EXERCISE DETAILS> In your copy of the data, omit the pictures and keep all else exactly as given.

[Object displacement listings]
++++++

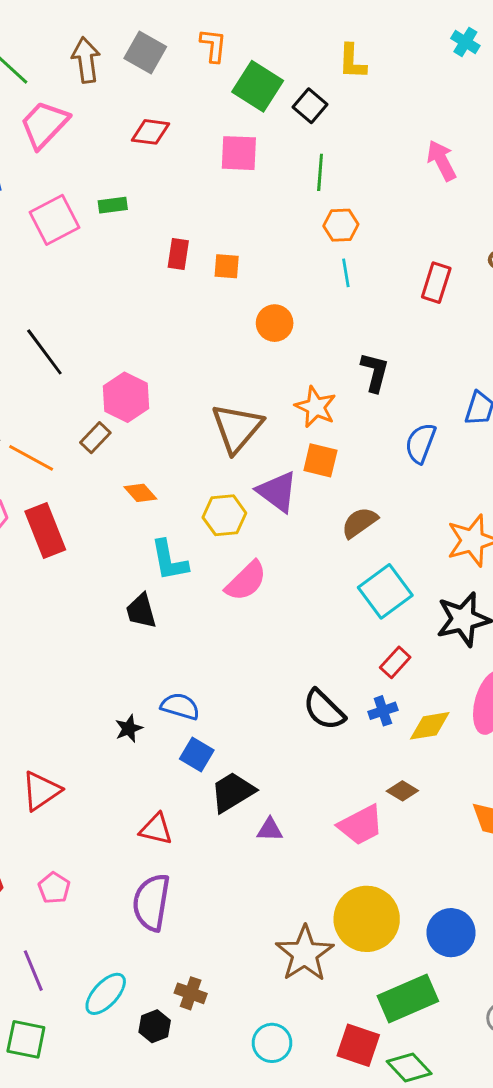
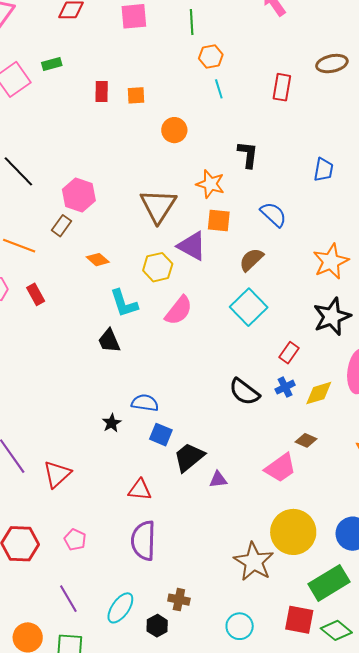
blue semicircle: (421, 443) -> (273, 214), moved, turned 120
red rectangle: (45, 530) -> (36, 294), size x0.6
cyan square: (385, 591) -> (249, 307), moved

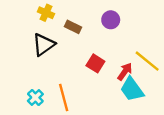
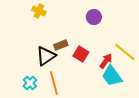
brown rectangle: (73, 27) -> (61, 45), moved, turned -48
black triangle: (44, 45) -> (46, 56), moved

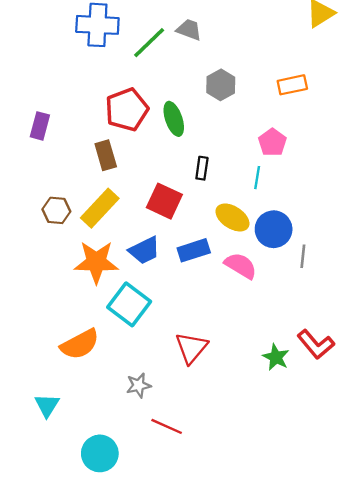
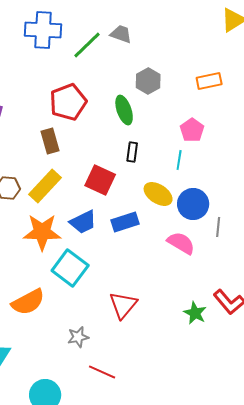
green ellipse: (174, 119) -> (124, 110), moved
pink semicircle: (241, 266) -> (181, 243), moved

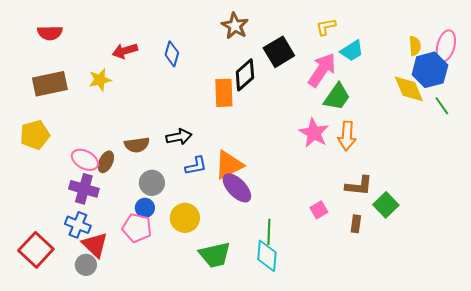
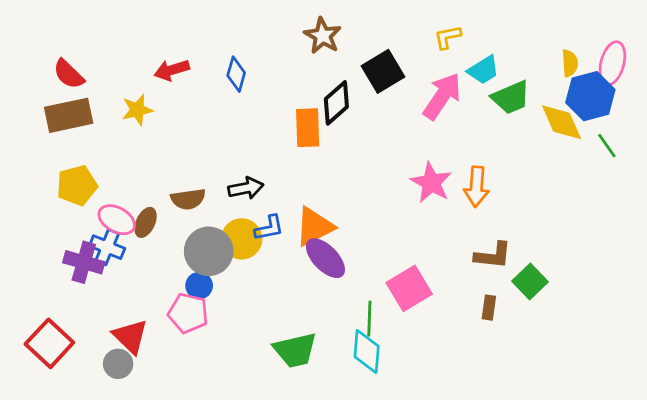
red semicircle: (50, 33) -> (69, 74), moved, turned 45
green trapezoid: (337, 97) -> (511, 97), moved, turned 32
yellow pentagon: (35, 135) -> (77, 185), moved
gray circle: (152, 183) -> (209, 251), size x1.4
purple cross: (84, 189) -> (84, 262), moved
pink square: (319, 210) -> (409, 288), moved, size x1.8
yellow circle: (185, 218) -> (242, 239), moved
blue cross: (78, 225) -> (107, 247), moved

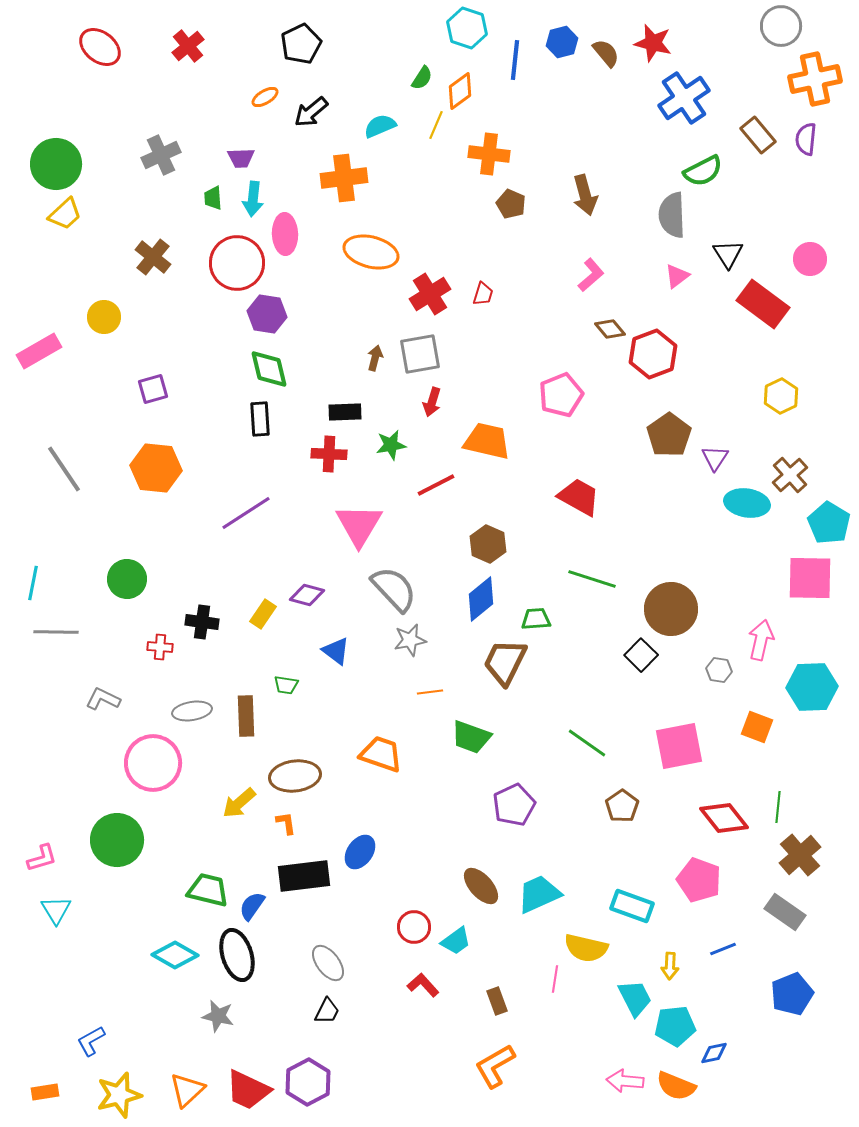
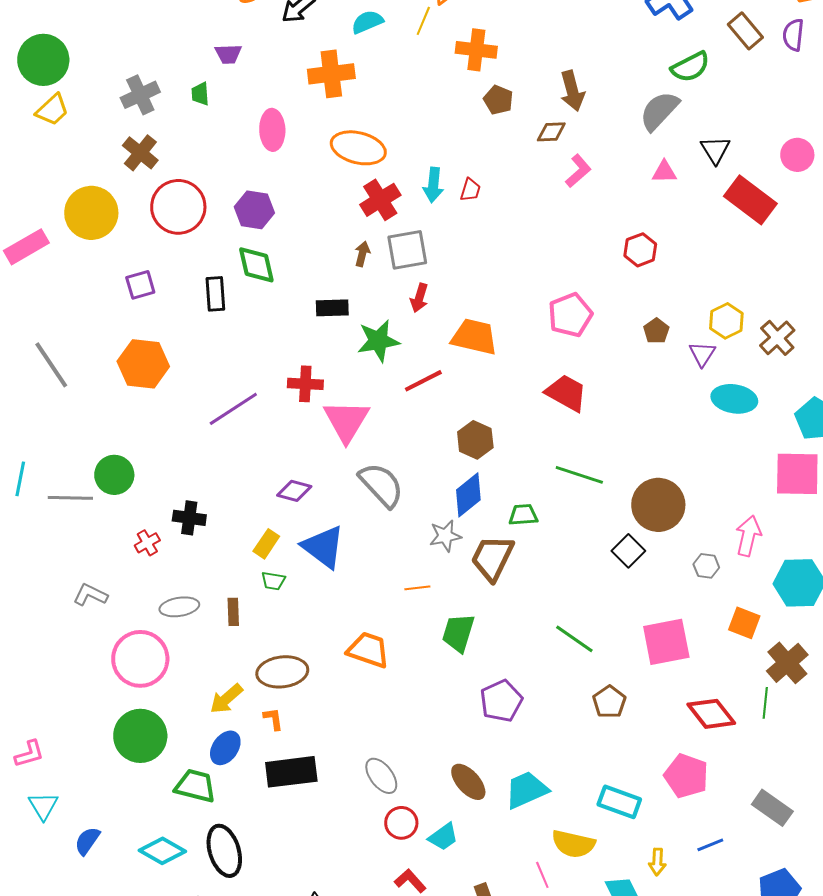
gray cross: (161, 155) -> (140, 95), moved
cyan arrow: (253, 199) -> (433, 185), moved
gray semicircle: (672, 215) -> (659, 111), turned 45
red circle: (237, 263) -> (178, 207), moved
pink triangle: (677, 276) -> (664, 172), turned 36
red cross: (430, 294) -> (380, 200), moved
yellow circle: (104, 317) -> (91, 213), size x1.6
brown diamond: (610, 329) -> (551, 132), moved, turned -52
red hexagon: (653, 354) -> (640, 250), size x0.7
pink pentagon: (561, 395) -> (570, 315), moved
yellow hexagon: (781, 396) -> (726, 321), moved
black rectangle: (260, 419) -> (215, 294), moved
brown pentagon: (669, 435) -> (656, 331), size x0.6
green star: (391, 445) -> (378, 341), size x1.4
red cross: (329, 454) -> (305, 384), moved
brown cross: (790, 475) -> (777, 338), moved
yellow rectangle: (263, 614) -> (266, 544), moved
gray line: (56, 632) -> (70, 498), moved
gray star: (410, 640) -> (445, 536), moved
red cross: (160, 647) -> (147, 543), turned -35
blue triangle: (336, 651) -> (323, 547), size x1.6
brown rectangle: (246, 716) -> (233, 612), size x0.7
green trapezoid: (471, 737) -> (458, 633), turned 87
green circle: (117, 840) -> (140, 736), moved
blue ellipse: (360, 852) -> (225, 748), moved
brown cross: (800, 855) -> (787, 663), moved
blue semicircle: (252, 906) -> (87, 841), moved
gray ellipse: (328, 963) -> (381, 776), moved
pink line: (555, 979) -> (542, 875), turned -32

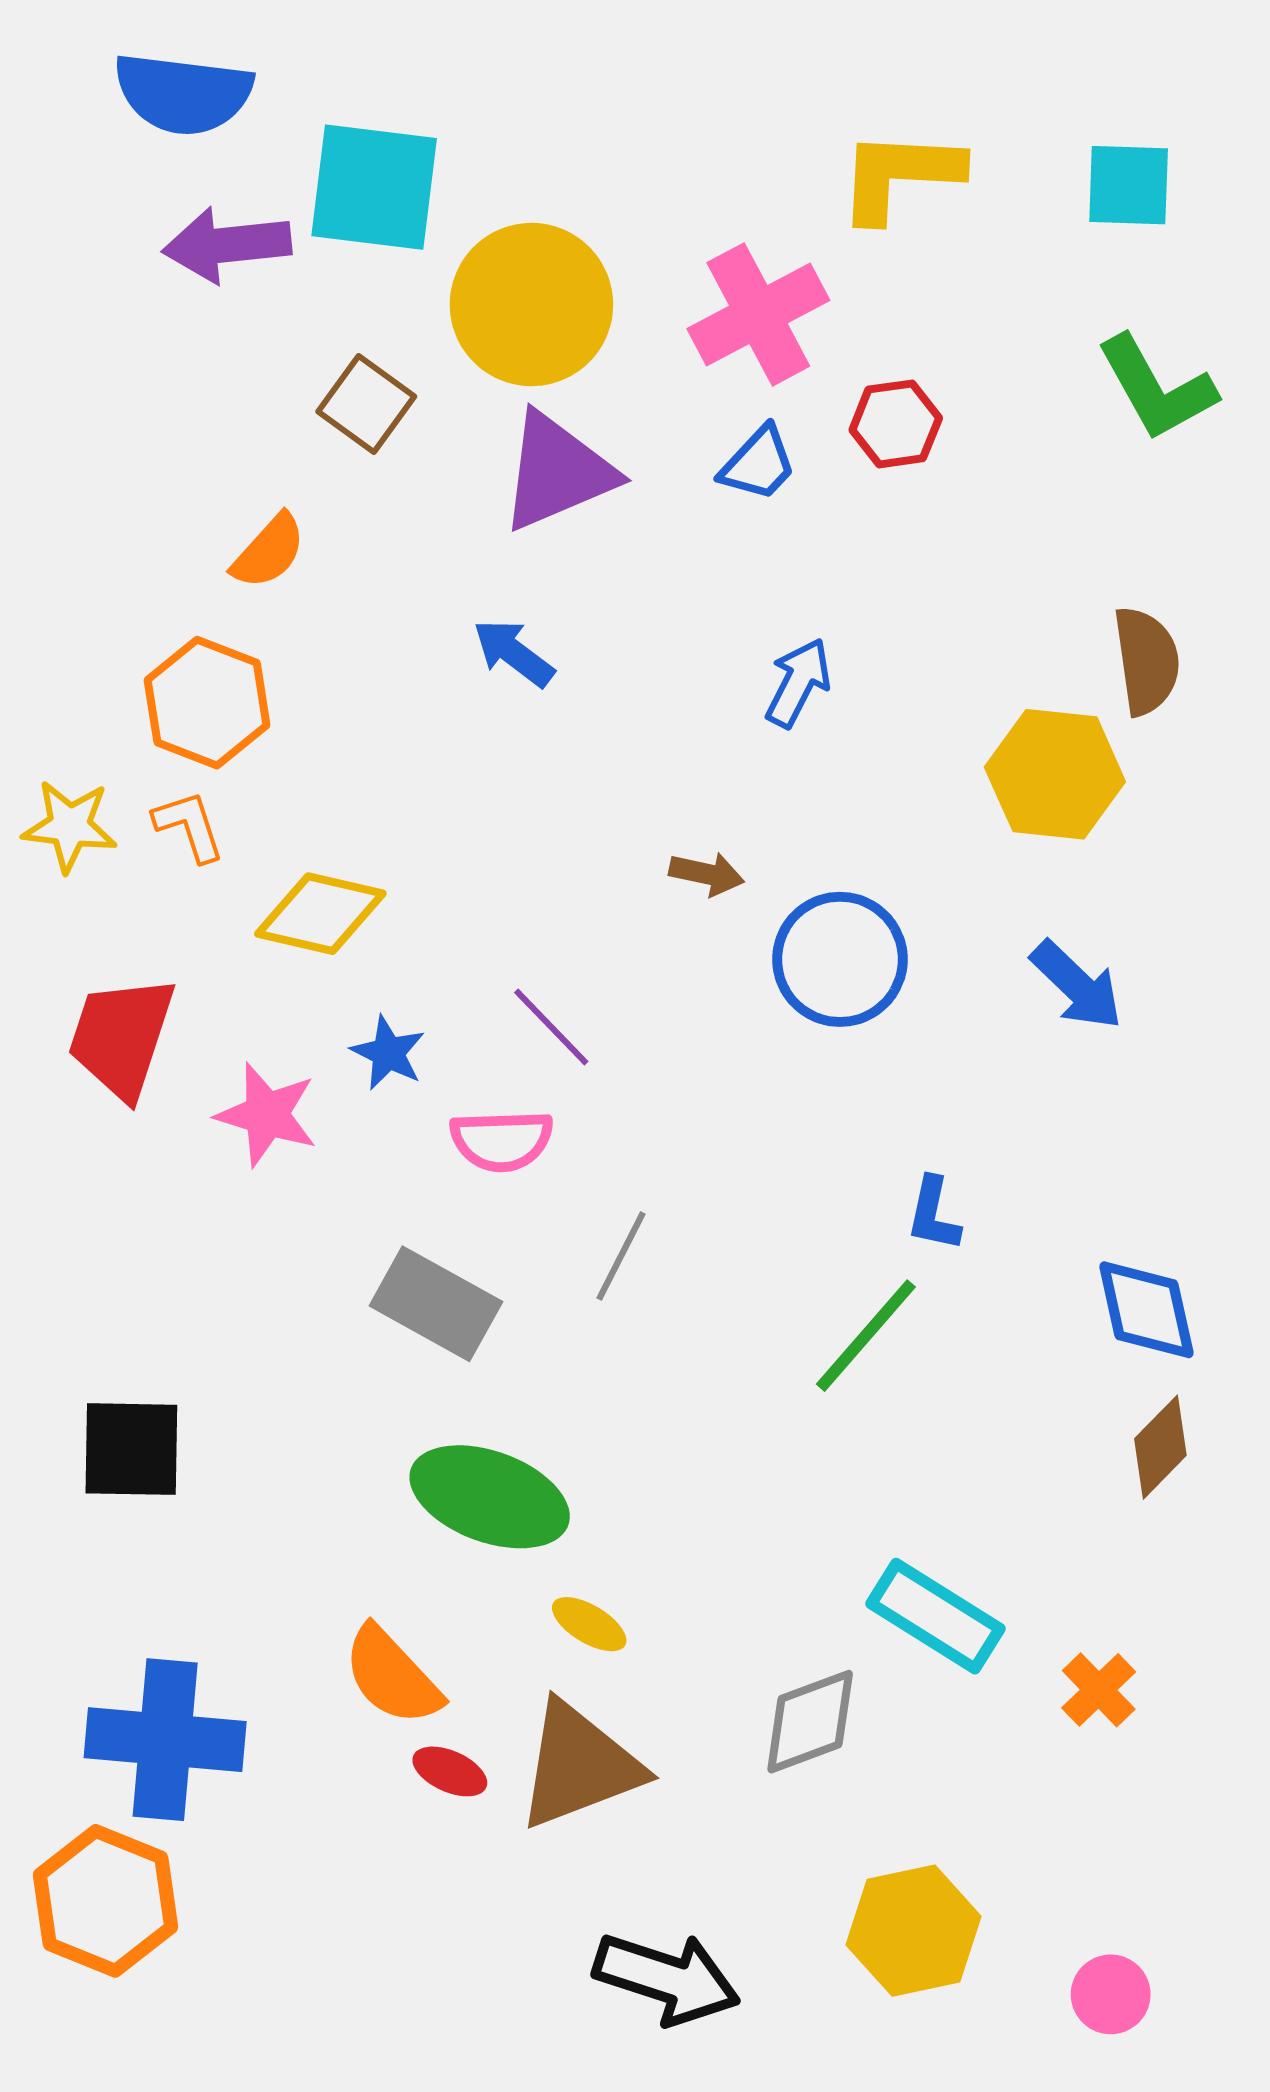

++++++

ANSWER BOX>
blue semicircle: (421, 443) -> (273, 214), moved, turned 120
red rectangle: (45, 530) -> (36, 294), size x0.6
cyan square: (385, 591) -> (249, 307), moved

brown rectangle: (73, 27) -> (61, 45), moved, turned -48
black triangle: (44, 45) -> (46, 56), moved

green ellipse: (174, 119) -> (124, 110), moved
pink semicircle: (241, 266) -> (181, 243), moved

red semicircle: (50, 33) -> (69, 74), moved, turned 45
green trapezoid: (337, 97) -> (511, 97), moved, turned 32
yellow pentagon: (35, 135) -> (77, 185), moved
gray circle: (152, 183) -> (209, 251), size x1.4
purple cross: (84, 189) -> (84, 262), moved
pink square: (319, 210) -> (409, 288), moved, size x1.8
yellow circle: (185, 218) -> (242, 239), moved
blue cross: (78, 225) -> (107, 247), moved

gray cross: (161, 155) -> (140, 95), moved
cyan arrow: (253, 199) -> (433, 185), moved
gray semicircle: (672, 215) -> (659, 111), turned 45
red circle: (237, 263) -> (178, 207), moved
pink triangle: (677, 276) -> (664, 172), turned 36
red cross: (430, 294) -> (380, 200), moved
yellow circle: (104, 317) -> (91, 213), size x1.6
brown diamond: (610, 329) -> (551, 132), moved, turned -52
red hexagon: (653, 354) -> (640, 250), size x0.7
pink pentagon: (561, 395) -> (570, 315), moved
yellow hexagon: (781, 396) -> (726, 321), moved
black rectangle: (260, 419) -> (215, 294), moved
brown pentagon: (669, 435) -> (656, 331), size x0.6
green star: (391, 445) -> (378, 341), size x1.4
red cross: (329, 454) -> (305, 384), moved
brown cross: (790, 475) -> (777, 338), moved
yellow rectangle: (263, 614) -> (266, 544), moved
gray line: (56, 632) -> (70, 498), moved
gray star: (410, 640) -> (445, 536), moved
red cross: (160, 647) -> (147, 543), turned -35
blue triangle: (336, 651) -> (323, 547), size x1.6
brown rectangle: (246, 716) -> (233, 612), size x0.7
green trapezoid: (471, 737) -> (458, 633), turned 87
green circle: (117, 840) -> (140, 736), moved
blue ellipse: (360, 852) -> (225, 748), moved
brown cross: (800, 855) -> (787, 663), moved
blue semicircle: (252, 906) -> (87, 841), moved
gray ellipse: (328, 963) -> (381, 776), moved
pink line: (555, 979) -> (542, 875), turned -32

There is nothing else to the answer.